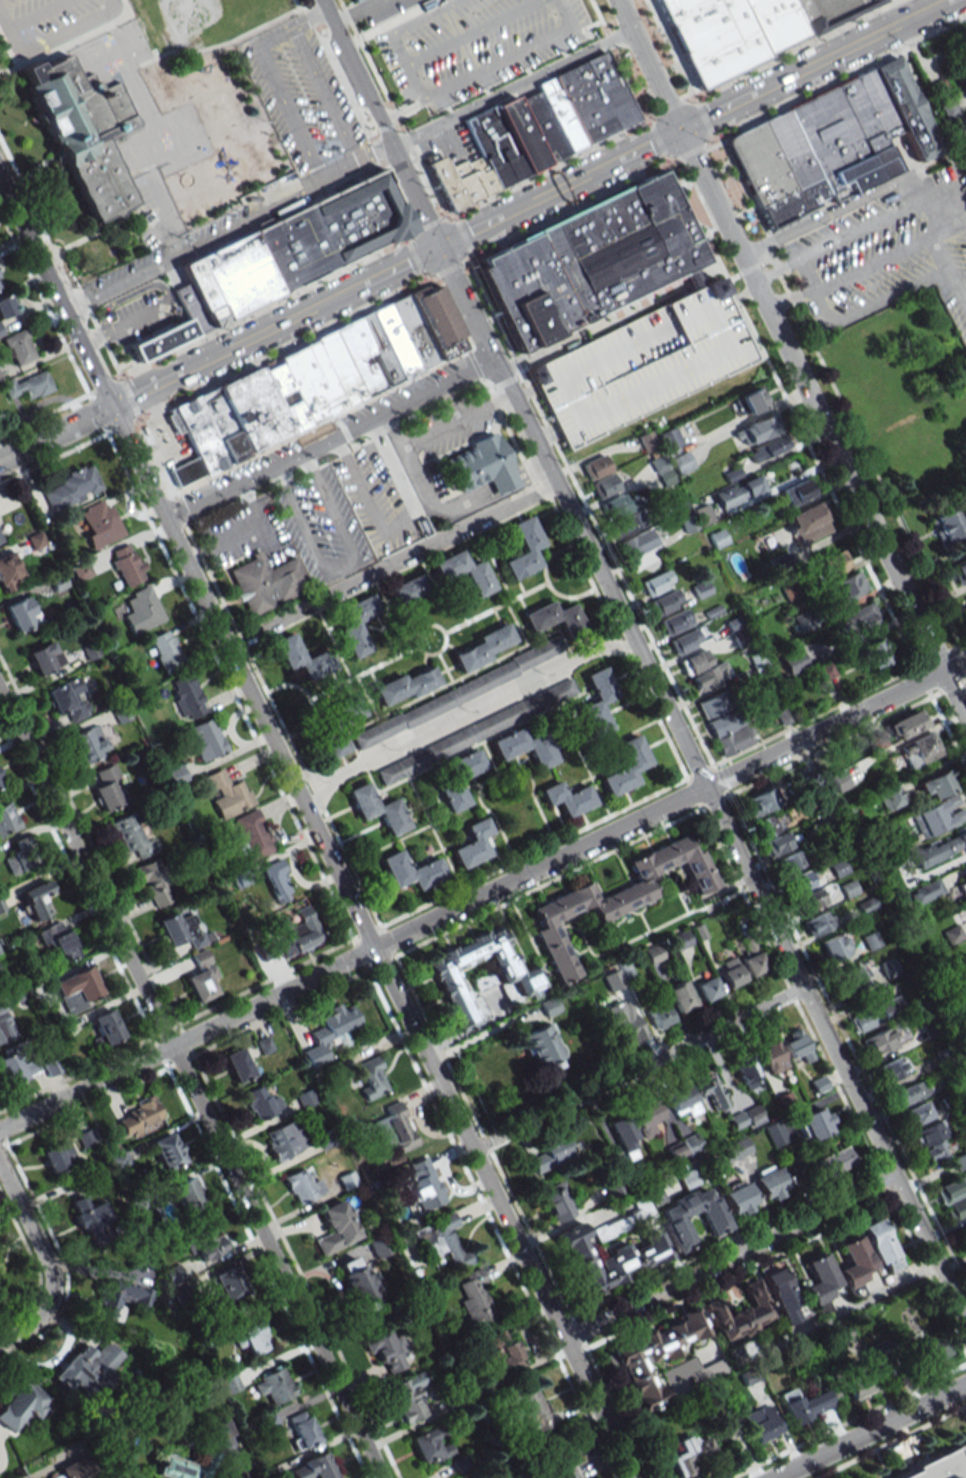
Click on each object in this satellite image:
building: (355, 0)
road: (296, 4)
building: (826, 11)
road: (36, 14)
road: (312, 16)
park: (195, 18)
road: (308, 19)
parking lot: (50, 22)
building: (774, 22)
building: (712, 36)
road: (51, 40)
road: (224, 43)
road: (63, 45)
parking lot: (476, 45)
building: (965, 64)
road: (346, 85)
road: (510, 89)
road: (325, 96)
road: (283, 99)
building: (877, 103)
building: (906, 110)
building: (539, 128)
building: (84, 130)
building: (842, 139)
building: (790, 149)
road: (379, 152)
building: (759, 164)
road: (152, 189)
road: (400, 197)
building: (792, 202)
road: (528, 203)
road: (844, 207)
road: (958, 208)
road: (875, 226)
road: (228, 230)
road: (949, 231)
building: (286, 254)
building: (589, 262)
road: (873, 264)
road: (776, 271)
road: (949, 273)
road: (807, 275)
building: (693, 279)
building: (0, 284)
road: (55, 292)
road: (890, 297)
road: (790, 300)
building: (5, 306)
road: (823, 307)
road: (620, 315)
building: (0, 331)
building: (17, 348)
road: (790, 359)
::::::
● INSTRUCTIONS FOR THE TASK
Where a record above contains a picture, leave the picture out and transcribe everything else exactly.

● SOLUTION FOR THIS EXERCISE
Click on each object in this satellite image:
building: (355, 0)
road: (296, 4)
building: (826, 11)
road: (36, 14)
road: (312, 16)
park: (195, 18)
road: (308, 19)
parking lot: (50, 22)
building: (774, 22)
building: (712, 36)
road: (51, 40)
road: (224, 43)
road: (63, 45)
parking lot: (476, 45)
building: (965, 64)
road: (346, 85)
road: (510, 89)
road: (325, 96)
road: (283, 99)
building: (877, 103)
building: (906, 110)
building: (539, 128)
building: (84, 130)
building: (842, 139)
building: (790, 149)
road: (379, 152)
building: (759, 164)
road: (152, 189)
road: (400, 197)
building: (792, 202)
road: (528, 203)
road: (844, 207)
road: (958, 208)
road: (875, 226)
road: (228, 230)
road: (949, 231)
building: (286, 254)
building: (589, 262)
road: (873, 264)
road: (776, 271)
road: (949, 273)
road: (807, 275)
building: (693, 279)
building: (0, 284)
road: (55, 292)
road: (890, 297)
road: (790, 300)
building: (5, 306)
road: (823, 307)
road: (620, 315)
building: (0, 331)
building: (17, 348)
road: (790, 359)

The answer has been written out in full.